■ RECORDS
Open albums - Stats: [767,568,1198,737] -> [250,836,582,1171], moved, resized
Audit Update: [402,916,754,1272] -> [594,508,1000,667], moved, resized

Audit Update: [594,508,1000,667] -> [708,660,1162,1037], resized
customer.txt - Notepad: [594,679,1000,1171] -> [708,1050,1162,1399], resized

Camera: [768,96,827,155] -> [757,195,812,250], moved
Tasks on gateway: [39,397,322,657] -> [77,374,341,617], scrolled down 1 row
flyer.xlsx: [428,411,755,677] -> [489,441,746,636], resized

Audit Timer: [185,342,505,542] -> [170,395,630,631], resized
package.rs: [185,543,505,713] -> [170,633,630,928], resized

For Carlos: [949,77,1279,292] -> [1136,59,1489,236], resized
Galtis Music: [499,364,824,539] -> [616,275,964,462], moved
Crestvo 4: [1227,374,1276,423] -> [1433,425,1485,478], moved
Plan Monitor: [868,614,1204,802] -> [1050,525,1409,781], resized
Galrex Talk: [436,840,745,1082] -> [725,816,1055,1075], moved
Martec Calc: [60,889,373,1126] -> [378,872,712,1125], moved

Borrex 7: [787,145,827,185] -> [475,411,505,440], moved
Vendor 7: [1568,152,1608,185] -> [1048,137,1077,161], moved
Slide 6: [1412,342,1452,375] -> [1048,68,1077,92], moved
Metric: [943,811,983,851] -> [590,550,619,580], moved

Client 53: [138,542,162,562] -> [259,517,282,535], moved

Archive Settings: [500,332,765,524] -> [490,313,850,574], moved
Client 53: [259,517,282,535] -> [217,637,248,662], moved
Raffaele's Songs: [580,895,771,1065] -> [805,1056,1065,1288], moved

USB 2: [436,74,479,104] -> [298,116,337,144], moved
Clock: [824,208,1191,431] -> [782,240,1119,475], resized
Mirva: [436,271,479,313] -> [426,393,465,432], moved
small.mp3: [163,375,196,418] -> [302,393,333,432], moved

■ TRY IT
Scan the records above. Return every line with "Client" in it.

■ ANSWER TO THIS EXERCISE
Client 53: [138,542,162,562] -> [259,517,282,535], moved
Client 53: [259,517,282,535] -> [217,637,248,662], moved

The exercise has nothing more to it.